Collected data:
========================================================================

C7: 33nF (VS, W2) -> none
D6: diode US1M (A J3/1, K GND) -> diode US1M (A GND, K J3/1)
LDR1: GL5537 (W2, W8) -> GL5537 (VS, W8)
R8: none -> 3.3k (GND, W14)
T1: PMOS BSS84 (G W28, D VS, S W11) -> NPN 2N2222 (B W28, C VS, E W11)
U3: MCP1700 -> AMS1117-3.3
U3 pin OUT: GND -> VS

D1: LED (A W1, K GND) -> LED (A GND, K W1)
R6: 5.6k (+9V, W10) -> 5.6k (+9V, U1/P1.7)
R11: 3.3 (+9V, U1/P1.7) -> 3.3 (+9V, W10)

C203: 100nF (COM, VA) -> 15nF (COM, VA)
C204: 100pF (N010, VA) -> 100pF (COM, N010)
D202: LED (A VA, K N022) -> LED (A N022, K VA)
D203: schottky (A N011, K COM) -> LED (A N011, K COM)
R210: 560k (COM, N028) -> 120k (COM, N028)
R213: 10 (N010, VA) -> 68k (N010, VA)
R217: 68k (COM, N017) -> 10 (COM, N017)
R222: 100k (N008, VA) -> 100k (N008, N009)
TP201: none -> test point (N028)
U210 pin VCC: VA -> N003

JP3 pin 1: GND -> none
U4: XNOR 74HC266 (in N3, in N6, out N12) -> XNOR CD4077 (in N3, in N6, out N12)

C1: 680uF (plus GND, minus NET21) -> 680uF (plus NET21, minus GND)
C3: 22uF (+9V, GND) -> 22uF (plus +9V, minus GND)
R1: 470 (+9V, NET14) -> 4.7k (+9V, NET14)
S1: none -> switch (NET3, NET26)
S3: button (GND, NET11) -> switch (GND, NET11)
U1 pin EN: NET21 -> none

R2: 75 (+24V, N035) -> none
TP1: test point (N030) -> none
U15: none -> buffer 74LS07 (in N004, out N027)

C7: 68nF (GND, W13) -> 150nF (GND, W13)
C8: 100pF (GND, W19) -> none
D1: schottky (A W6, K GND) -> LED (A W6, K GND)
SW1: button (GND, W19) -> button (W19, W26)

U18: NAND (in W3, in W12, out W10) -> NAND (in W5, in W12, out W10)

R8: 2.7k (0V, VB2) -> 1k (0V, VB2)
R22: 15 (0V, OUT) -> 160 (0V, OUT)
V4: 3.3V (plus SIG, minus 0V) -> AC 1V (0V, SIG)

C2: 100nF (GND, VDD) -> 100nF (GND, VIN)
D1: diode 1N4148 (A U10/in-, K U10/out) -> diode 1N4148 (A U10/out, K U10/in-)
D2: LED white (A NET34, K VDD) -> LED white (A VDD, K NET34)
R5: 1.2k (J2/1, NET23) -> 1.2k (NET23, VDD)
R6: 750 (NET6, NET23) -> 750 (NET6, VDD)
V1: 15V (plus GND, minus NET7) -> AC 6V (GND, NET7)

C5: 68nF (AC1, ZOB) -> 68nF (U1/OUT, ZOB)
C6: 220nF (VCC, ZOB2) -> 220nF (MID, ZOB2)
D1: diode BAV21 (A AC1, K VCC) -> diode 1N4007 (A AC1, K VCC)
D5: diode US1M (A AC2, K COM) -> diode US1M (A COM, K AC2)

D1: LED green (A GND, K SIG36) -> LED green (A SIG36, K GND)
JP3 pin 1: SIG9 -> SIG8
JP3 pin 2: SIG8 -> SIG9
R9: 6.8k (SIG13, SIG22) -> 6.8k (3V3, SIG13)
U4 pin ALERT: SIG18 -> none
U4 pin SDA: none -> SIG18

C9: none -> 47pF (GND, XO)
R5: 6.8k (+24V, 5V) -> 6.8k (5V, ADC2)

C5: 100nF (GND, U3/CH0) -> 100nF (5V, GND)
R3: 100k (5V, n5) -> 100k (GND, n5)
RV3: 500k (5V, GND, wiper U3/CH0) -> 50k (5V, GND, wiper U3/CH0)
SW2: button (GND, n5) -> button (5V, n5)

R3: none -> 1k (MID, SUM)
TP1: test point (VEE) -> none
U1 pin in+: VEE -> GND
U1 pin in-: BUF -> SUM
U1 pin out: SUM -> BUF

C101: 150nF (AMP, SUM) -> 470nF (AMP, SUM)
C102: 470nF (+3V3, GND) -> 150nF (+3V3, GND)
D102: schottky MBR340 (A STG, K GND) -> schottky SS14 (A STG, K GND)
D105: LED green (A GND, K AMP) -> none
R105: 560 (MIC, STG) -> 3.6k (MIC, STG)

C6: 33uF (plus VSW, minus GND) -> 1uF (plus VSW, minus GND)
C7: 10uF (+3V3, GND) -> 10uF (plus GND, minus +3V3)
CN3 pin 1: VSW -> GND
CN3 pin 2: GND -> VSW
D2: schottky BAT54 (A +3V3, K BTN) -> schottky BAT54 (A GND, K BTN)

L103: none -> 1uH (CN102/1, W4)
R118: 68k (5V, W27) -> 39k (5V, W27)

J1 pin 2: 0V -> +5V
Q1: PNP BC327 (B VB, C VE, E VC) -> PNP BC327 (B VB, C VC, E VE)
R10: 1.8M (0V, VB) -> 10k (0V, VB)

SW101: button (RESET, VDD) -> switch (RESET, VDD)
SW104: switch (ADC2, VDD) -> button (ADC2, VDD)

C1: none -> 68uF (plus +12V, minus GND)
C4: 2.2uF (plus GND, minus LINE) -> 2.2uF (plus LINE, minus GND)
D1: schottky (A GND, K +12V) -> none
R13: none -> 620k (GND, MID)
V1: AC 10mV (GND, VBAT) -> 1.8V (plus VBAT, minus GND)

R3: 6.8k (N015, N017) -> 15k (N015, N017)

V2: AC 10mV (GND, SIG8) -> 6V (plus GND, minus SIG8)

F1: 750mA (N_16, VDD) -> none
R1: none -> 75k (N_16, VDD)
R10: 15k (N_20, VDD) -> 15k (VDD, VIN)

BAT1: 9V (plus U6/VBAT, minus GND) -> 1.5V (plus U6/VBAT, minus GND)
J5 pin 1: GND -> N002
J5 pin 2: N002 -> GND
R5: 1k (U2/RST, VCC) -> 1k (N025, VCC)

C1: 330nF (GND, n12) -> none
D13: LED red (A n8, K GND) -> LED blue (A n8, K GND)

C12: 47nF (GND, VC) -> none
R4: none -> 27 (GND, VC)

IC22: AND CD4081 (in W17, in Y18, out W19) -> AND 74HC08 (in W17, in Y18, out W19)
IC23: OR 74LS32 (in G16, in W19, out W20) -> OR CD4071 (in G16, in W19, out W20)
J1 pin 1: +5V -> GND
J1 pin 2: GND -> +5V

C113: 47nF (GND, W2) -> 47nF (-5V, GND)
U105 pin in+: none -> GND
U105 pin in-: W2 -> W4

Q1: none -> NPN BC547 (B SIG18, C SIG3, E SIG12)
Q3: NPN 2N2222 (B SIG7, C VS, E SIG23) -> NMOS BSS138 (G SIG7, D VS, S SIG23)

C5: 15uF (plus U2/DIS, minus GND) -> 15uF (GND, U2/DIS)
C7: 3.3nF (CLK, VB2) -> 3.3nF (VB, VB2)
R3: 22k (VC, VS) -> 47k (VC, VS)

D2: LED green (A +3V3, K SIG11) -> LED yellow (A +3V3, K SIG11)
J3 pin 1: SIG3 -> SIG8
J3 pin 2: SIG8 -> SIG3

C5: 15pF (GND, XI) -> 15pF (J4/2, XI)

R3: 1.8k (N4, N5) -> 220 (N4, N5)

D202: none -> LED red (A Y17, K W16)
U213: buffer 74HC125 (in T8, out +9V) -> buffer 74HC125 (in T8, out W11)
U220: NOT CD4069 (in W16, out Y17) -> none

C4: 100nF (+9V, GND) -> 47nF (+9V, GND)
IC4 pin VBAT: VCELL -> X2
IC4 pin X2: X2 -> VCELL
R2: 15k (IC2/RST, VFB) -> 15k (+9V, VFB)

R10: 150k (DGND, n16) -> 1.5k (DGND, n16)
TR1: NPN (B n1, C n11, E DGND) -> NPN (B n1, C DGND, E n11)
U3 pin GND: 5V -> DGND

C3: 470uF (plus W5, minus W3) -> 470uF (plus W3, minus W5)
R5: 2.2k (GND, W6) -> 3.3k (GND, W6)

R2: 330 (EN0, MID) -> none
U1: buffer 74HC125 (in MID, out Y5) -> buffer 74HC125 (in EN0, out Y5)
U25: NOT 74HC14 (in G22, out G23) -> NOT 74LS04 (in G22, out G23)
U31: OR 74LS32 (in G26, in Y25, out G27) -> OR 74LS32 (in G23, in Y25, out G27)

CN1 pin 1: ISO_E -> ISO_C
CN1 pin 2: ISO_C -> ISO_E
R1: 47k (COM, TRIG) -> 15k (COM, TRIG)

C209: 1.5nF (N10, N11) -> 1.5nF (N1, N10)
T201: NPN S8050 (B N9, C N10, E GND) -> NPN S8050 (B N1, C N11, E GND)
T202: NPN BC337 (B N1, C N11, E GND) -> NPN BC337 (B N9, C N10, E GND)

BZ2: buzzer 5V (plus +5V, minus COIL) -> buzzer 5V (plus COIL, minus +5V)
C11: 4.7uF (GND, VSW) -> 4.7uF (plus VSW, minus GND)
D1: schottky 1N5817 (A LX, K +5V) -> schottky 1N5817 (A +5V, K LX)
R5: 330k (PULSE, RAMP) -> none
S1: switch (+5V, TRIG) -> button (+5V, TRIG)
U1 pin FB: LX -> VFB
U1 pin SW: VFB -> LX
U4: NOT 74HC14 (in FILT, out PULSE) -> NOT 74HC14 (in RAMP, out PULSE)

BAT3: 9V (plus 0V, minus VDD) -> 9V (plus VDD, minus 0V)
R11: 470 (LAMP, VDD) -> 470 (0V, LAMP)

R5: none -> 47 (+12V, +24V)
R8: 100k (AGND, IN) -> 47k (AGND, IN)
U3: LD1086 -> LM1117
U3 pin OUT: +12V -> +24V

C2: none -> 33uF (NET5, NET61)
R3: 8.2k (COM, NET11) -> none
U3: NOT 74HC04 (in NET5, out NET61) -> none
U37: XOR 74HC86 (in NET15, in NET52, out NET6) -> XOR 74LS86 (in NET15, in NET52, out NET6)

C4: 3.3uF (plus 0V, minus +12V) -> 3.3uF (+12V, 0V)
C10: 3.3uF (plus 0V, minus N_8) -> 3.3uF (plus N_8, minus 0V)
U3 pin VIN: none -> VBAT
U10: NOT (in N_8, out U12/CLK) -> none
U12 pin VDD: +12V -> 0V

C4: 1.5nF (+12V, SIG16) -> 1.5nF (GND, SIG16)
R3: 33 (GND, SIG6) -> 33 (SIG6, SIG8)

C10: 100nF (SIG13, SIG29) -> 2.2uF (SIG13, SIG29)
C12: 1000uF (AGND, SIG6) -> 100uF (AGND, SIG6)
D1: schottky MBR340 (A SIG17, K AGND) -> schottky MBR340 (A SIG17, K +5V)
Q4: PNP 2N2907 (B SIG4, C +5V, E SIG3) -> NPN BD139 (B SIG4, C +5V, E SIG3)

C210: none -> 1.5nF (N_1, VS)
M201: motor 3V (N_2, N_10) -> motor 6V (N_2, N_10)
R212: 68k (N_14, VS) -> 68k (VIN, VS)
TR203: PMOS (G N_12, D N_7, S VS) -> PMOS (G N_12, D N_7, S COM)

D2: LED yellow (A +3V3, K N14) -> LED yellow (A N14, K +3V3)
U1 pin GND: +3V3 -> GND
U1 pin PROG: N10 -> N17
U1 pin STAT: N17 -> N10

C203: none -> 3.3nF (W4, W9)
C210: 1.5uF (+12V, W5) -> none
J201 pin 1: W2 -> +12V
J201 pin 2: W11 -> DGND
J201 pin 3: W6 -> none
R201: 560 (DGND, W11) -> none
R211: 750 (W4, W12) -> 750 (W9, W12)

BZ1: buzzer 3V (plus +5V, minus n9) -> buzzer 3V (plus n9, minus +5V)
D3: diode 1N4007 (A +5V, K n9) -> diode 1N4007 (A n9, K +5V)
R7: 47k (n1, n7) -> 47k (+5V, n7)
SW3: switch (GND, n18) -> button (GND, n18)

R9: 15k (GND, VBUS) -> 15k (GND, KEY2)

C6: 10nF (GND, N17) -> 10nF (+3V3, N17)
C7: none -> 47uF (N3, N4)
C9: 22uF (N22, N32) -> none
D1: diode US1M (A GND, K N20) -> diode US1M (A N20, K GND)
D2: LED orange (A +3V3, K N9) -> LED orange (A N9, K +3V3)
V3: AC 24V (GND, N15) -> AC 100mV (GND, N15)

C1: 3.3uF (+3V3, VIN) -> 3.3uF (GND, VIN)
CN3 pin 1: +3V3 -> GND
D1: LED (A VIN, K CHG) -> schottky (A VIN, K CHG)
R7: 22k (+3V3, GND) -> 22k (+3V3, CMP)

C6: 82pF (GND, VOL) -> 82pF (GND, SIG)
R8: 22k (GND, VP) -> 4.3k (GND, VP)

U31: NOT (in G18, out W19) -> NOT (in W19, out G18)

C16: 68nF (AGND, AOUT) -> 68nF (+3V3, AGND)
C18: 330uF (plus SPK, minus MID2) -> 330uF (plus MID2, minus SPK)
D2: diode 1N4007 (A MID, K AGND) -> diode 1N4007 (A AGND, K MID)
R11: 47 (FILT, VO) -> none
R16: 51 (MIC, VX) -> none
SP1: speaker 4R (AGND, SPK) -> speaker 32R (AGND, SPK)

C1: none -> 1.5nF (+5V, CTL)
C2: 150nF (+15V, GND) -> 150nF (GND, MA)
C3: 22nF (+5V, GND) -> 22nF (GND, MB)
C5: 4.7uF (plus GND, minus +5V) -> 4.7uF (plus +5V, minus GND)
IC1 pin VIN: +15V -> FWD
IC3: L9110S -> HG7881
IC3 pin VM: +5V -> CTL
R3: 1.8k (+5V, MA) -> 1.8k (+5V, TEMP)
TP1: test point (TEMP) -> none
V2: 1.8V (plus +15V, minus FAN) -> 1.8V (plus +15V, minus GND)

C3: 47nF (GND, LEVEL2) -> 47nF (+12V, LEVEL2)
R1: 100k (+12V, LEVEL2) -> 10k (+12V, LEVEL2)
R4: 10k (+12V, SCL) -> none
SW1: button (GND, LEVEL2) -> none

========================================================================

**TASK DIRECTIONS:** Those lines of the records that contain the string "RAMP" should be identified and copied.

**PROBLEM SOLUTION:**
R5: 330k (PULSE, RAMP) -> none
U4: NOT 74HC14 (in FILT, out PULSE) -> NOT 74HC14 (in RAMP, out PULSE)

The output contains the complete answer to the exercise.